- Supplied records -
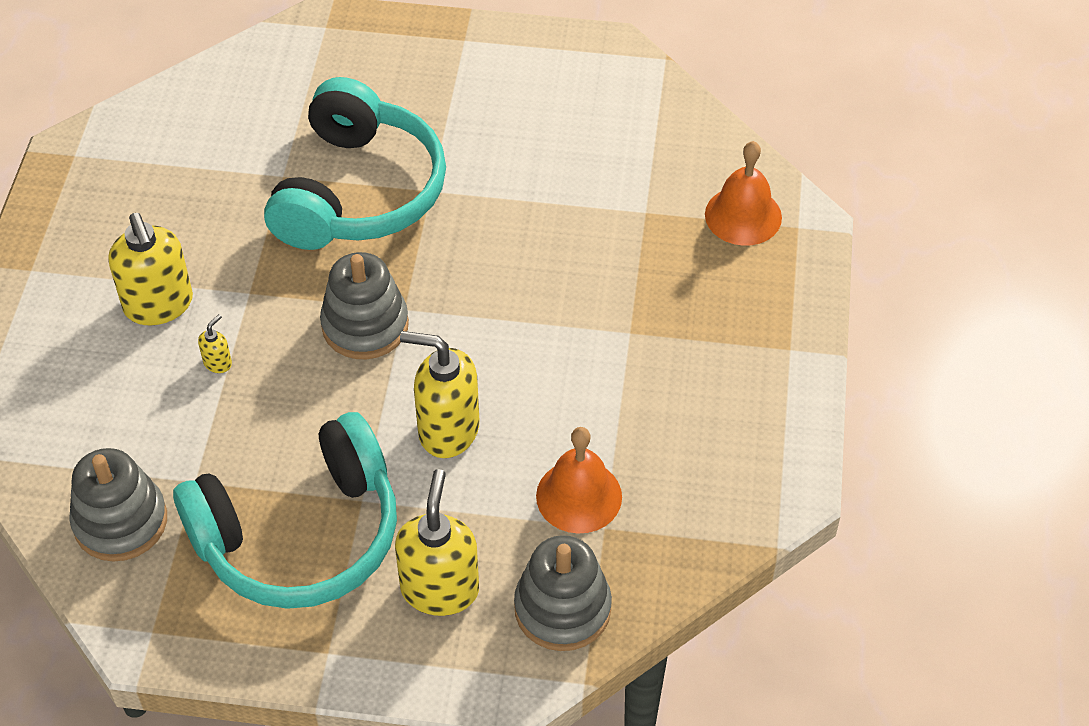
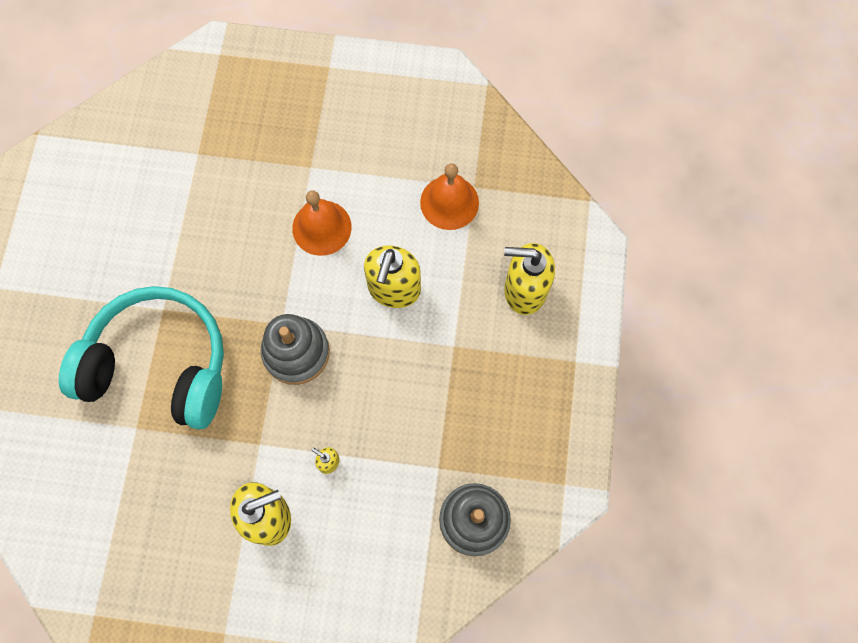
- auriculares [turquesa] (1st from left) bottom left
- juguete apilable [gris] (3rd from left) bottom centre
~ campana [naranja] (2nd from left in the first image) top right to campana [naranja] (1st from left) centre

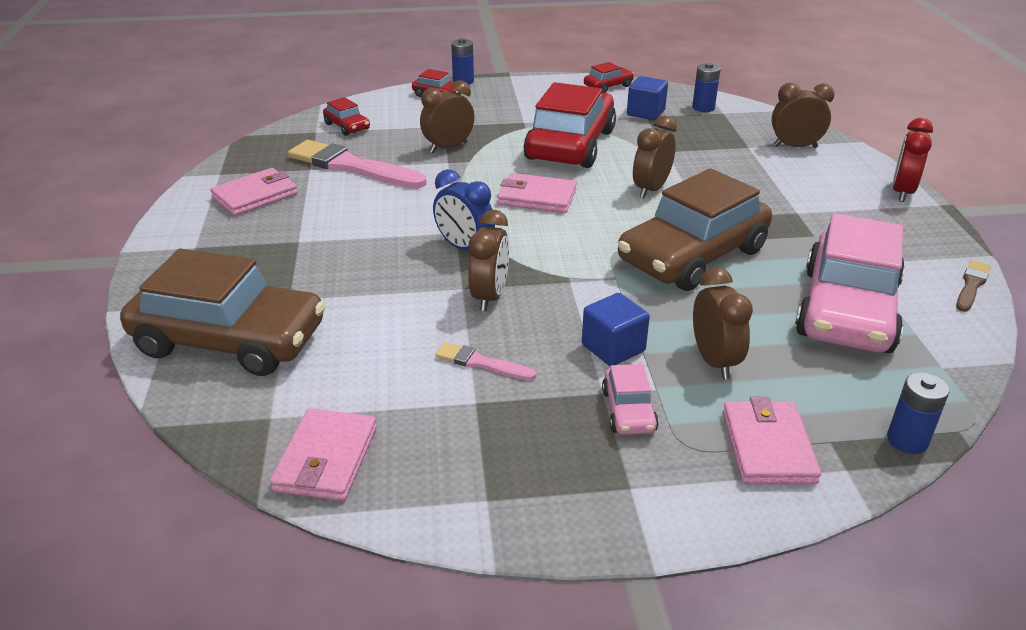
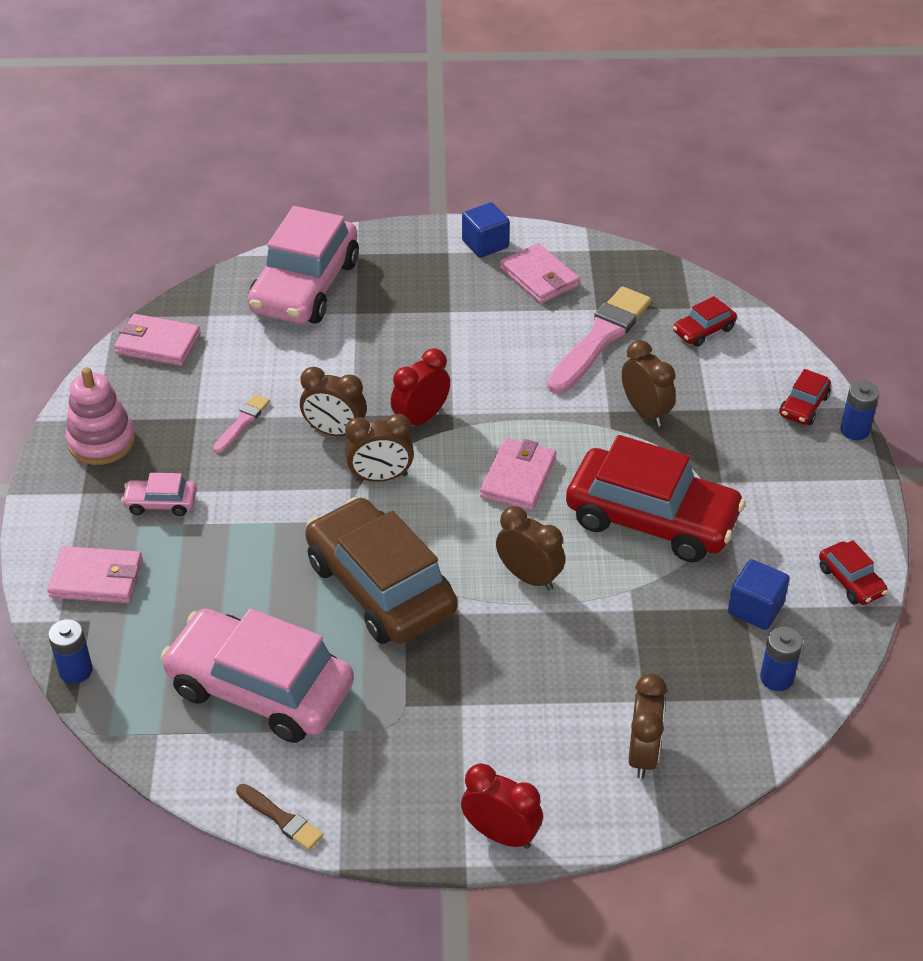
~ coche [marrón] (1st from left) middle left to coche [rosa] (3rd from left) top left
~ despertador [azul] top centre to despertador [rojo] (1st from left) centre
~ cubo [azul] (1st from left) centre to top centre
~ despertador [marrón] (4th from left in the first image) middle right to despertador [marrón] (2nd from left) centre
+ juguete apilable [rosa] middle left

---

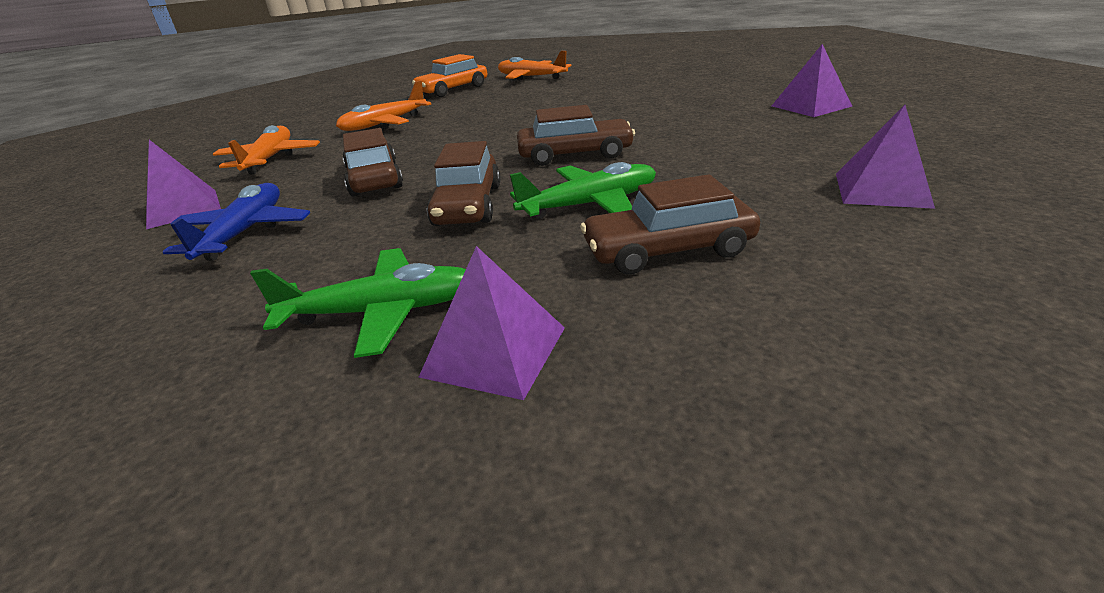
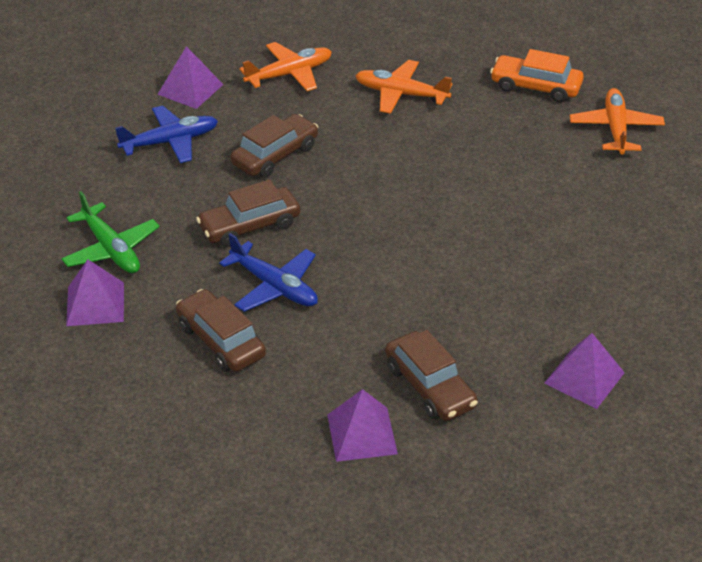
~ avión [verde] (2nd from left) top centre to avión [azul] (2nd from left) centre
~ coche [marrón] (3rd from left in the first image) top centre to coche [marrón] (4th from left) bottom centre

...

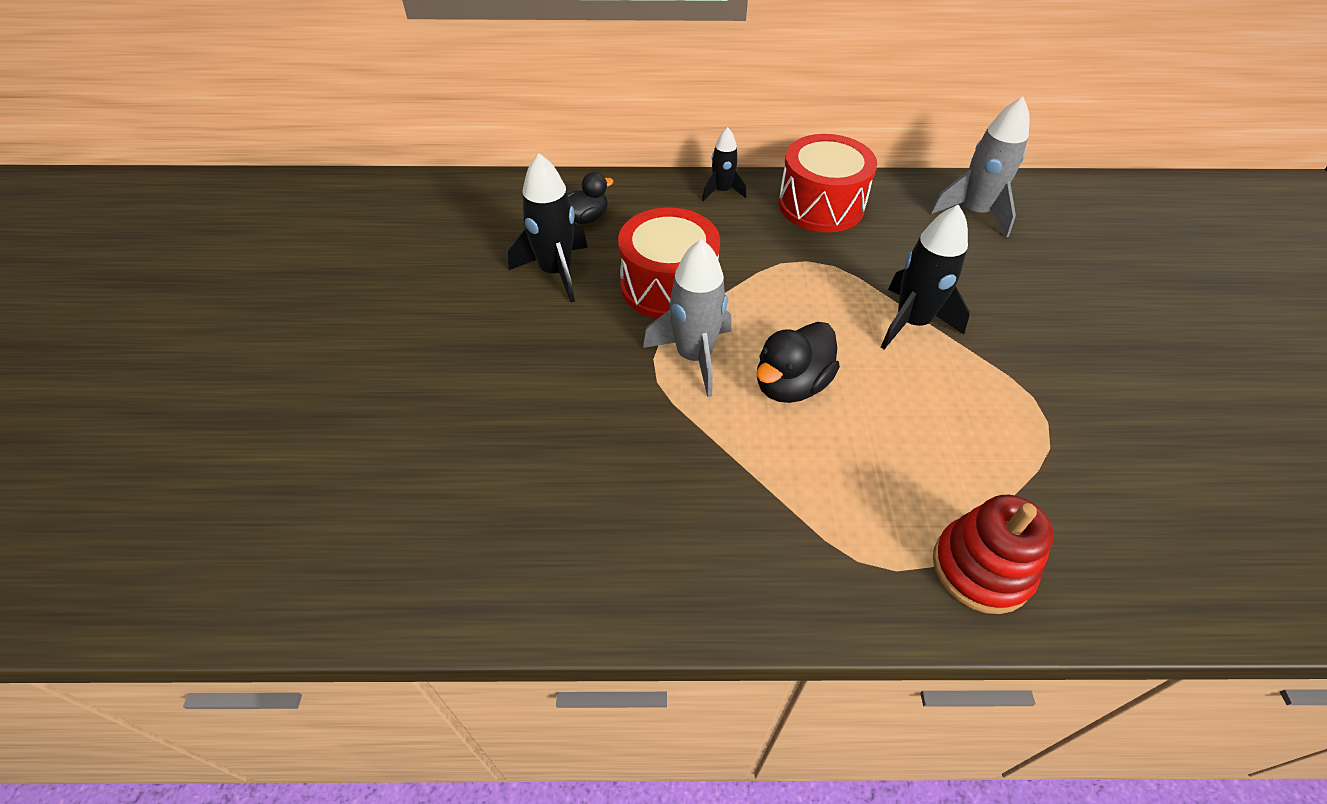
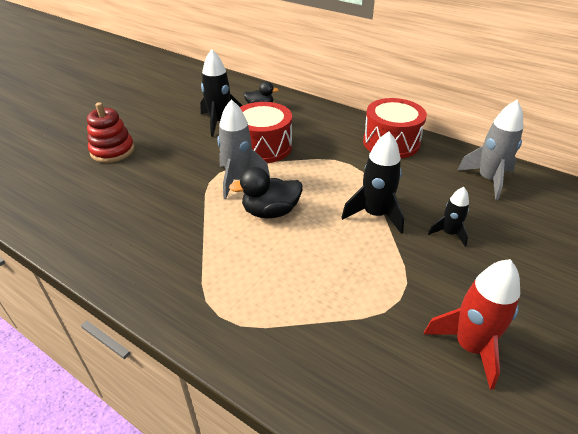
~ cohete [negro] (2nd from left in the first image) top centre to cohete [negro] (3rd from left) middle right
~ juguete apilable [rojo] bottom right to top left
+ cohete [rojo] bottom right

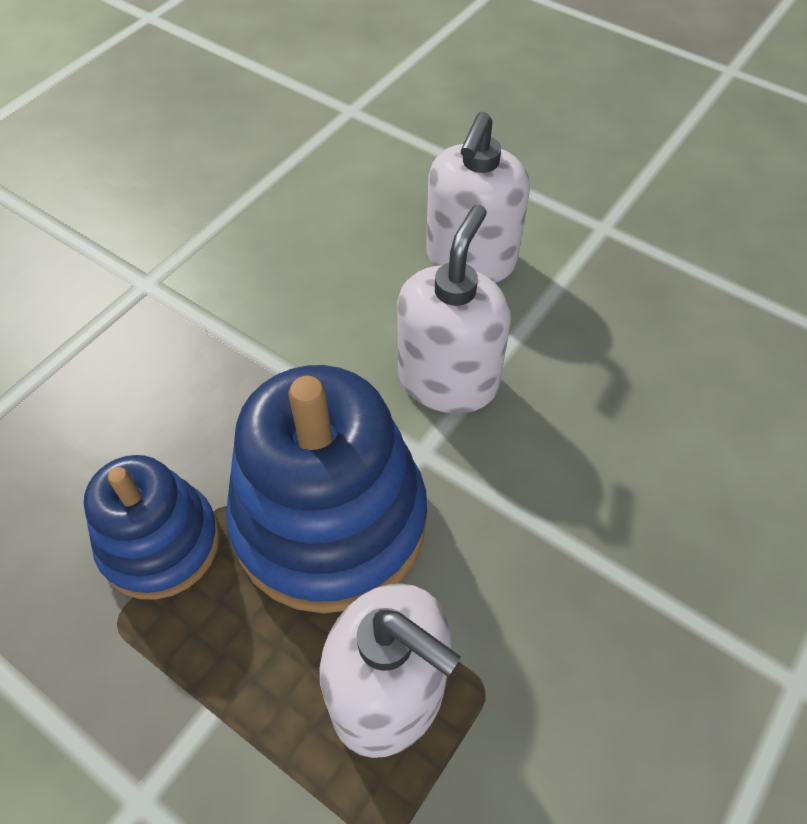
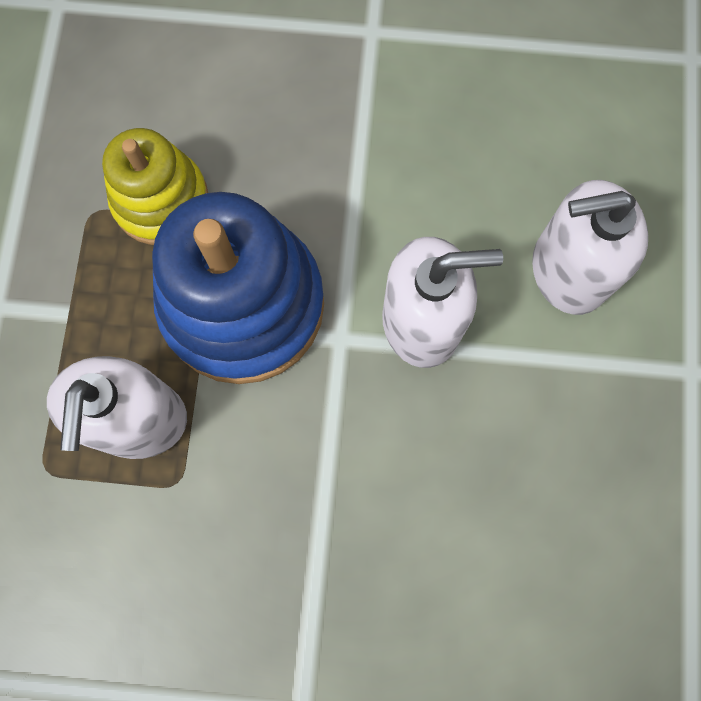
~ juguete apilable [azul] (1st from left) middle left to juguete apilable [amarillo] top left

- Exercise prompt -
In the entries above, find the line with "- auriculares [turquesa]" and the line with "- juguete apilable", then set down exactly those two and every line between them, nothing else.

- Written response -
- auriculares [turquesa] (1st from left) bottom left
- juguete apilable [gris] (3rd from left) bottom centre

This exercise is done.